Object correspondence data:
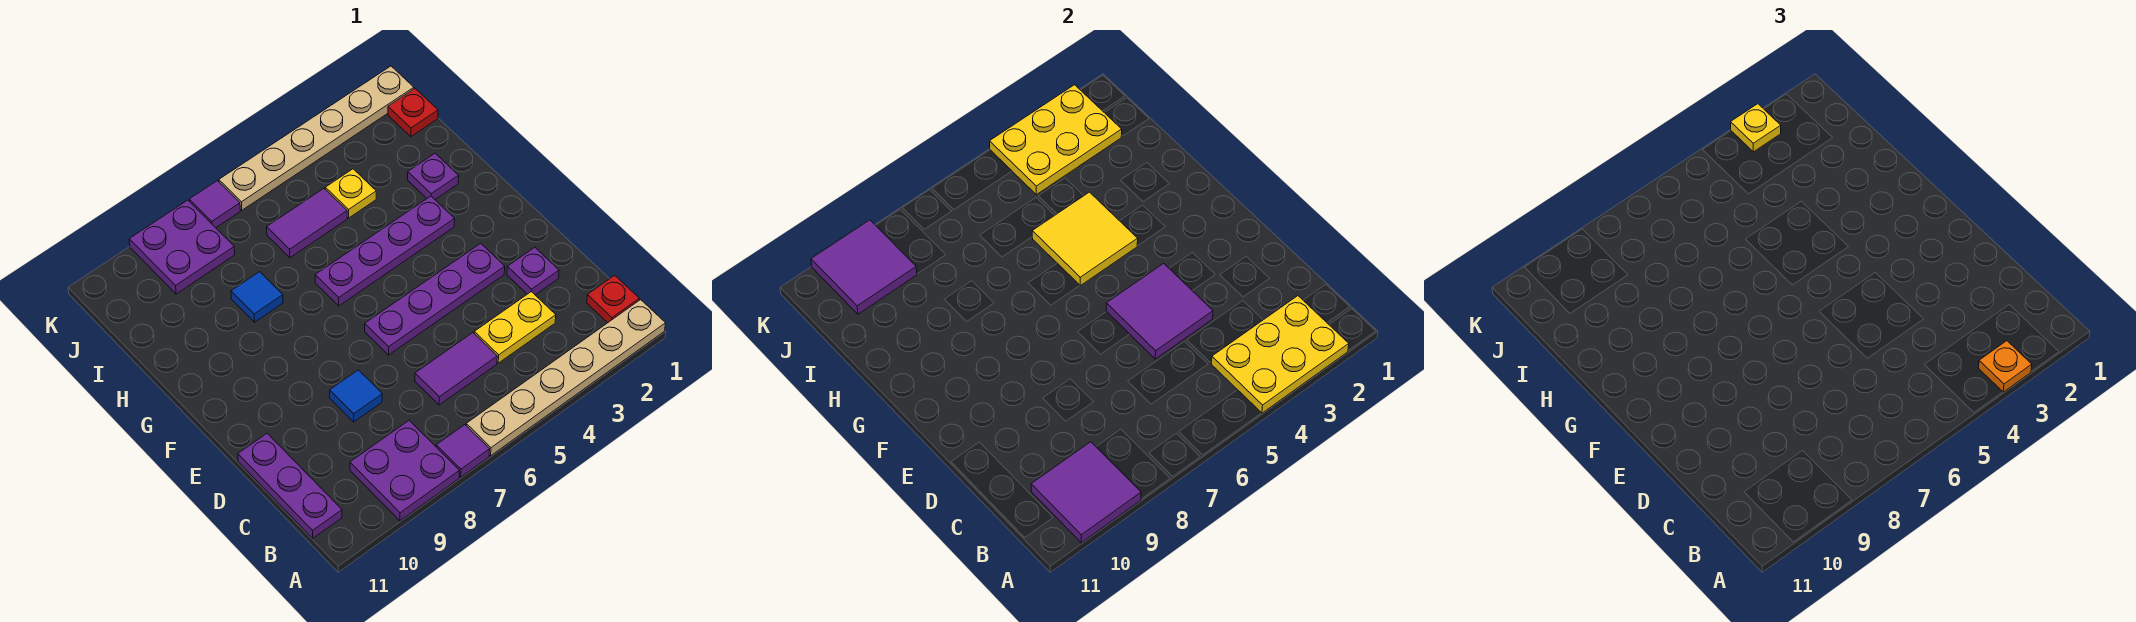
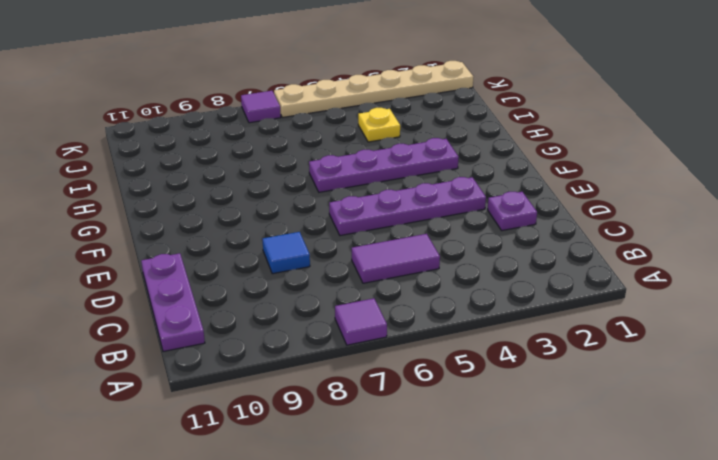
none -> tan plate A1:A6 level 1
none -> purple plate A8:B9 level 1
none -> red plate B1 level 1

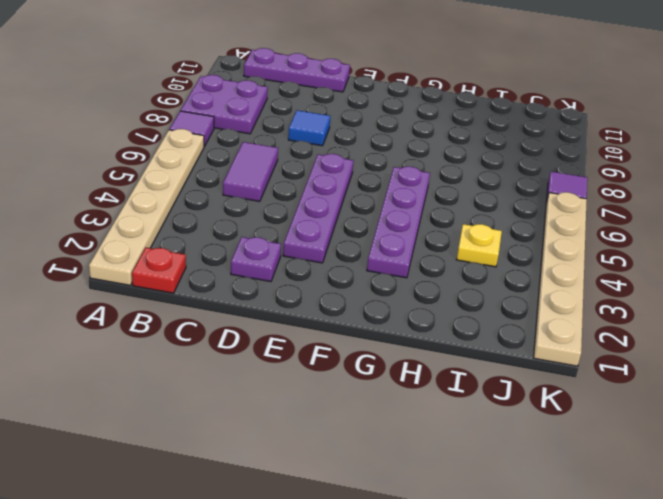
none -> yellow plate C3:C4 level 1
none -> purple plate H2 level 1
none -> blue tile H8 level 1

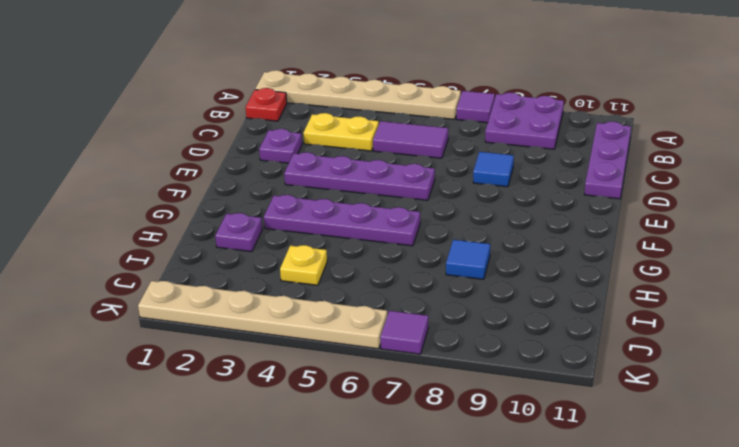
none -> purple tile I5:I6 level 1
none -> red plate J1 level 1
none -> purple plate J8:K9 level 1

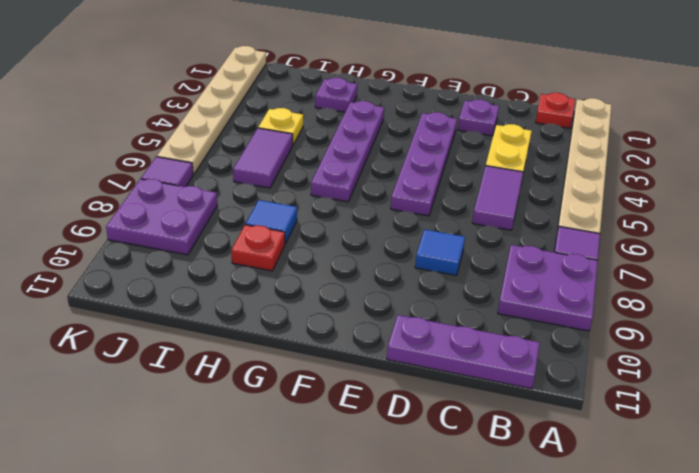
red plate H9 level 1 -> red plate J1 level 1
none -> yellow plate A2:B4 level 2
none -> purple tile A9:B10 level 2
none -> purple tile D4:E5 level 2

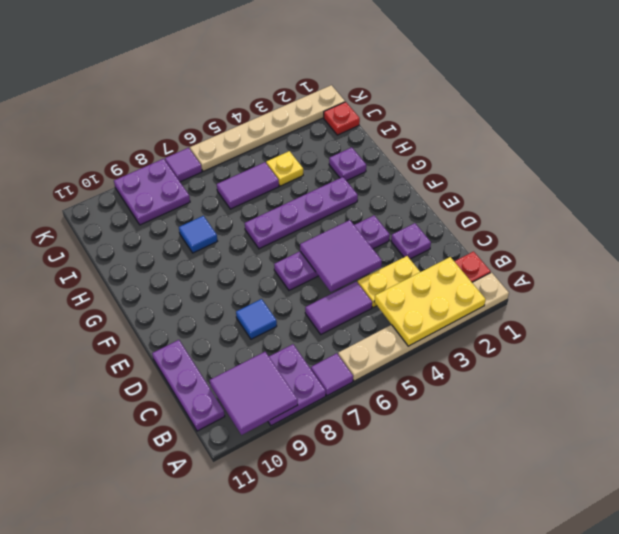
none -> yellow tile G4:H5 level 2
none -> yellow plate J2:K4 level 2
none -> purple tile J9:K10 level 2

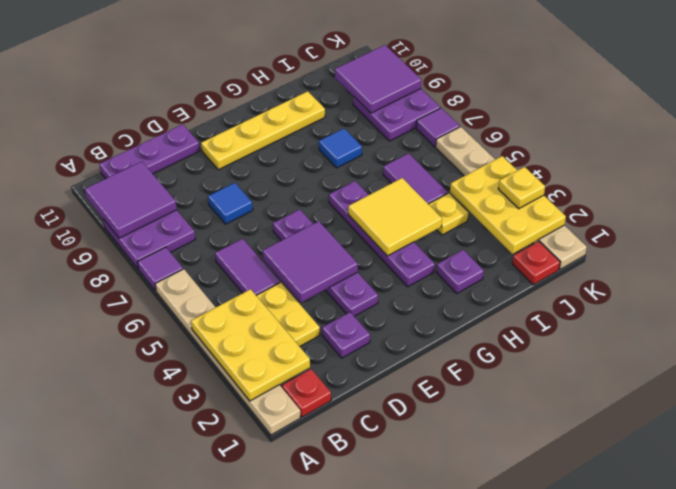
yellow plate E10:H10 level 1 -> none
none -> orange plate A3 level 3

● ACTION ITEM
Transcribe each entry precisely as given, leaving the pictures out.

● ANSWER SECTION
none -> tan plate A1:A6 level 1
none -> purple plate A8:B9 level 1
none -> red plate B1 level 1

none -> yellow plate C3:C4 level 1
none -> purple plate H2 level 1
none -> blue tile H8 level 1

none -> purple tile I5:I6 level 1
none -> red plate J1 level 1
none -> purple plate J8:K9 level 1

red plate H9 level 1 -> red plate J1 level 1
none -> yellow plate A2:B4 level 2
none -> purple tile A9:B10 level 2
none -> purple tile D4:E5 level 2

none -> yellow tile G4:H5 level 2
none -> yellow plate J2:K4 level 2
none -> purple tile J9:K10 level 2

yellow plate E10:H10 level 1 -> none
none -> orange plate A3 level 3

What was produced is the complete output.